* What the task asks:
Give the number of lines in the records below that include "degrees", and nothing more.

* Available data:
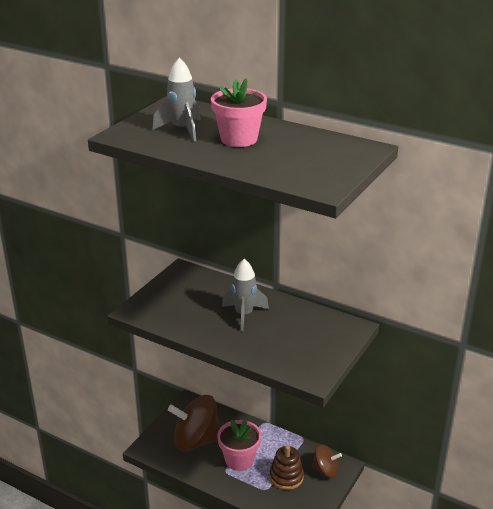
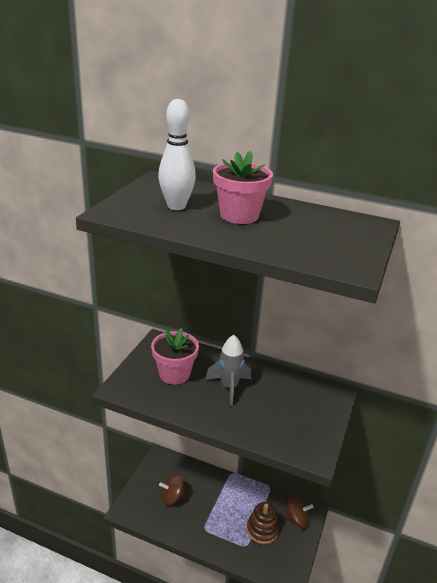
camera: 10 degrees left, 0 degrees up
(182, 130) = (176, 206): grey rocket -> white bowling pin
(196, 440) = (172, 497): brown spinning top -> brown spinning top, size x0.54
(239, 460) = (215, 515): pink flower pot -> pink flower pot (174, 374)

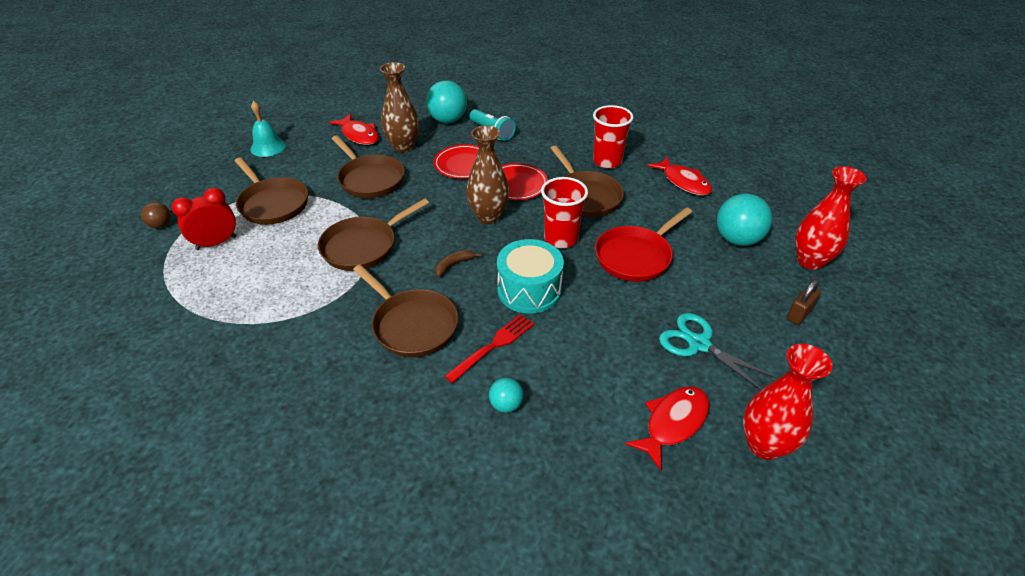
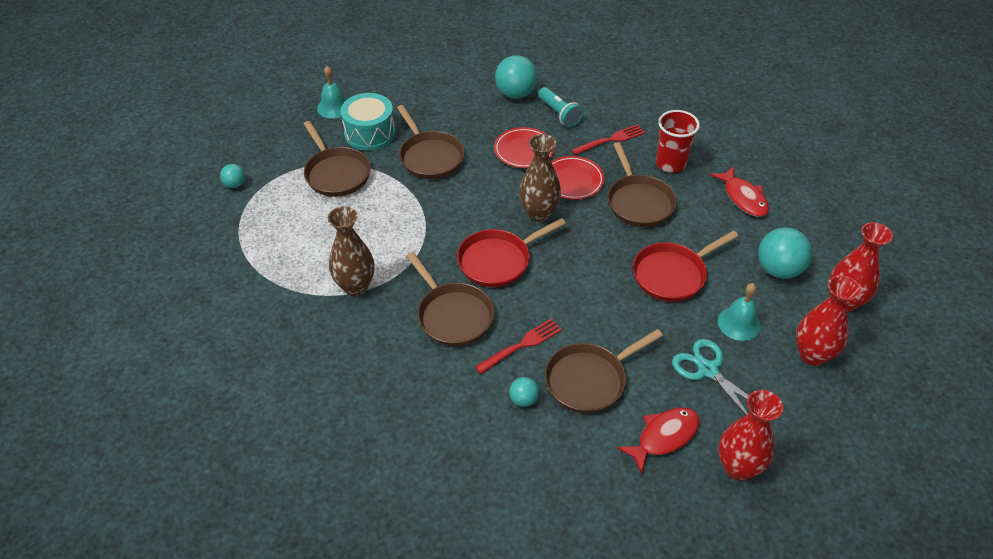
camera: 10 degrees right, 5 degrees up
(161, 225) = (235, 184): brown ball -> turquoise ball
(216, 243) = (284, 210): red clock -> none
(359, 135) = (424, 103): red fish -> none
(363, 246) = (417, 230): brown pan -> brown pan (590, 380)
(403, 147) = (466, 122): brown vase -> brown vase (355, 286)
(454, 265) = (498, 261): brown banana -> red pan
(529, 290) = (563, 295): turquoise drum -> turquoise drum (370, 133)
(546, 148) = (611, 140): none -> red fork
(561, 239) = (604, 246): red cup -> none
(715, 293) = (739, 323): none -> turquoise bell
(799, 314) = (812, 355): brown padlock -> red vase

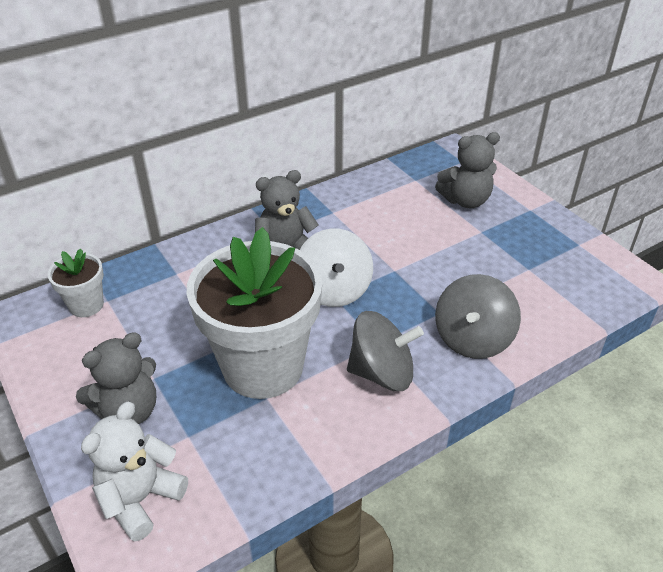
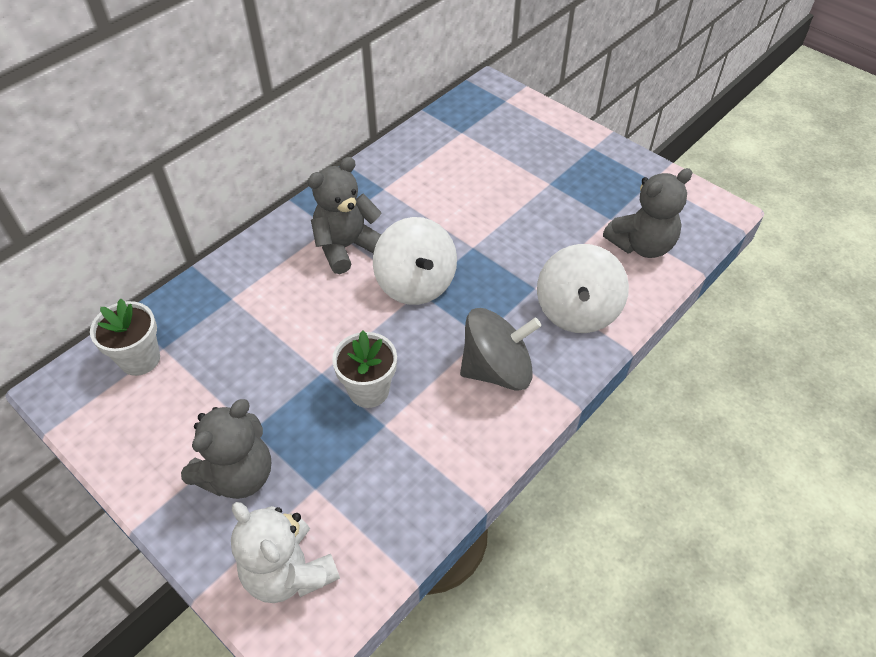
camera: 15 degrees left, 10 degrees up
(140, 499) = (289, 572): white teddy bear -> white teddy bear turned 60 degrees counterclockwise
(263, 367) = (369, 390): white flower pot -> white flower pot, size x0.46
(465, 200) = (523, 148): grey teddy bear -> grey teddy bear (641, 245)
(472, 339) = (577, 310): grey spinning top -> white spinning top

* Reply:
4